» What is expected
Retype exactly, and only, the lines from the one that contains "grey car [353,224,419,265]" through the final line of the entries.

....................

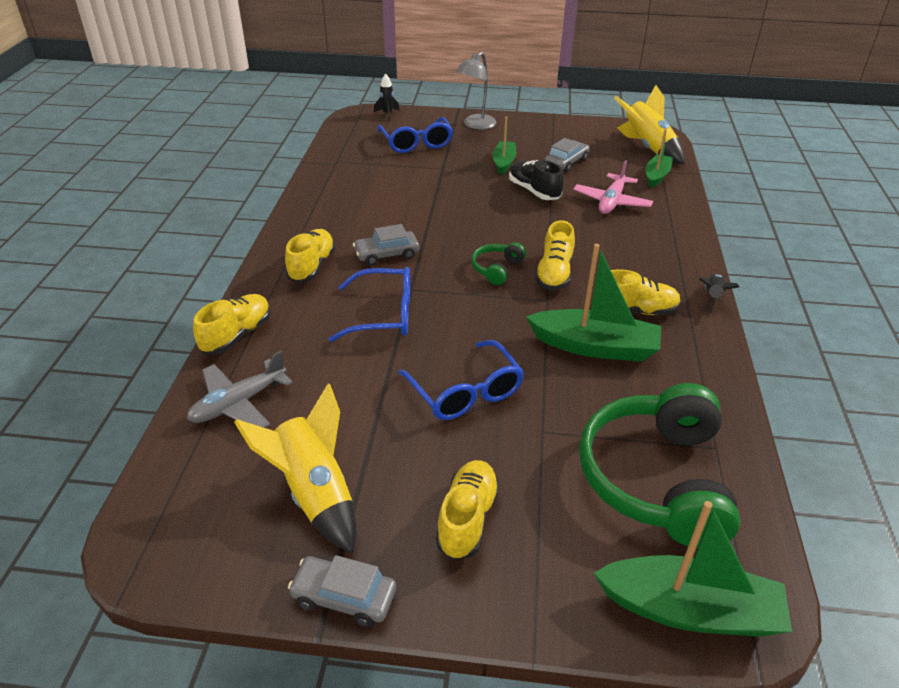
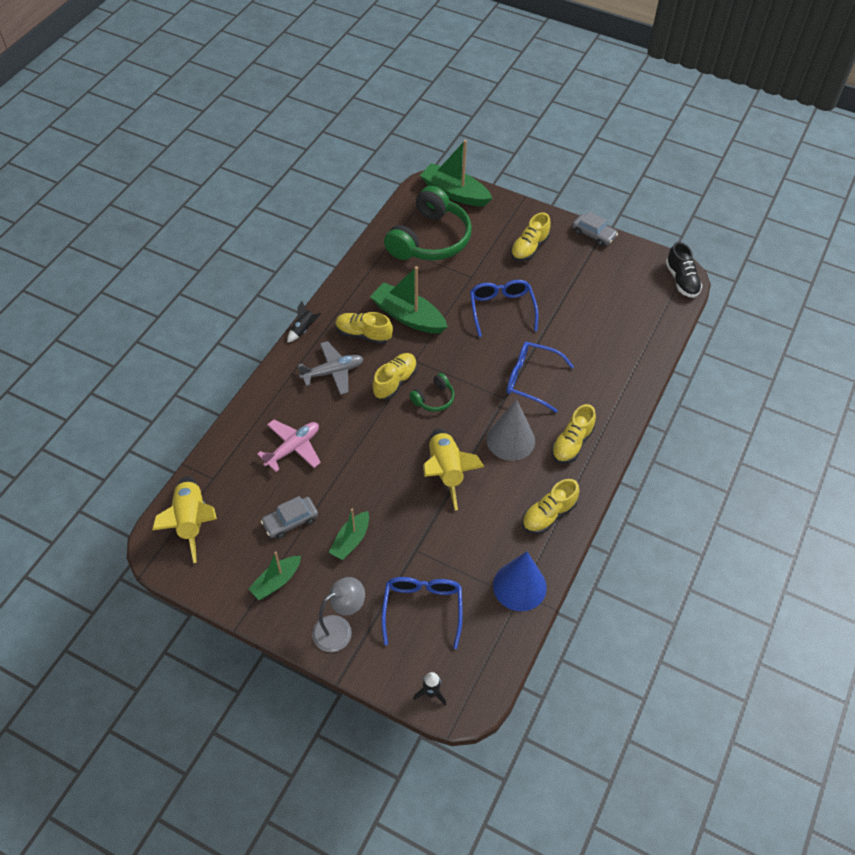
camera: 160 degrees left, 15 degrees up
grey plane [187,351,293,428] -> grey plane moved to [298,341,364,395]
yellow shoe [193,294,271,354] -> yellow shoe moved to [522,479,579,534]
yellow rocket [234,383,357,554] -> yellow rocket moved to [423,428,484,510]
grey car [353,224,419,265] -> grey cone [486,399,535,461]
black shoe [509,160,564,200] -> black shoe moved to [666,242,702,298]
green boat [645,129,673,188] -> green boat moved to [248,551,301,600]
none -> blue cone [493,551,547,611]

....................

» Written response
grey car [353,224,419,265] -> grey cone [486,399,535,461]
black shoe [509,160,564,200] -> black shoe moved to [666,242,702,298]
green boat [645,129,673,188] -> green boat moved to [248,551,301,600]
none -> blue cone [493,551,547,611]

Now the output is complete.